Prompt:
The required result is each line of the entries below containing the string "moved".

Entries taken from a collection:
BEGIN

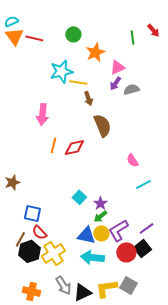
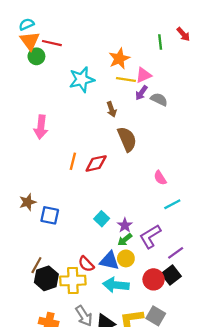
green circle: (73, 34) -> (36, 56), moved
yellow line: (78, 82) -> (126, 80), moved
gray semicircle: (131, 89) -> (159, 99), turned 42
pink arrow: (42, 114) -> (41, 127), moved
blue square: (32, 213) -> (50, 215), moved
purple L-shape: (118, 230) -> (150, 236), moved
red semicircle: (39, 232) -> (86, 264), moved
yellow cross: (53, 253) -> (73, 281), turned 30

END

Task output:
green circle: (73, 34) -> (36, 56), moved
yellow line: (78, 82) -> (126, 80), moved
pink arrow: (42, 114) -> (41, 127), moved
blue square: (32, 213) -> (50, 215), moved
purple L-shape: (118, 230) -> (150, 236), moved
red semicircle: (39, 232) -> (86, 264), moved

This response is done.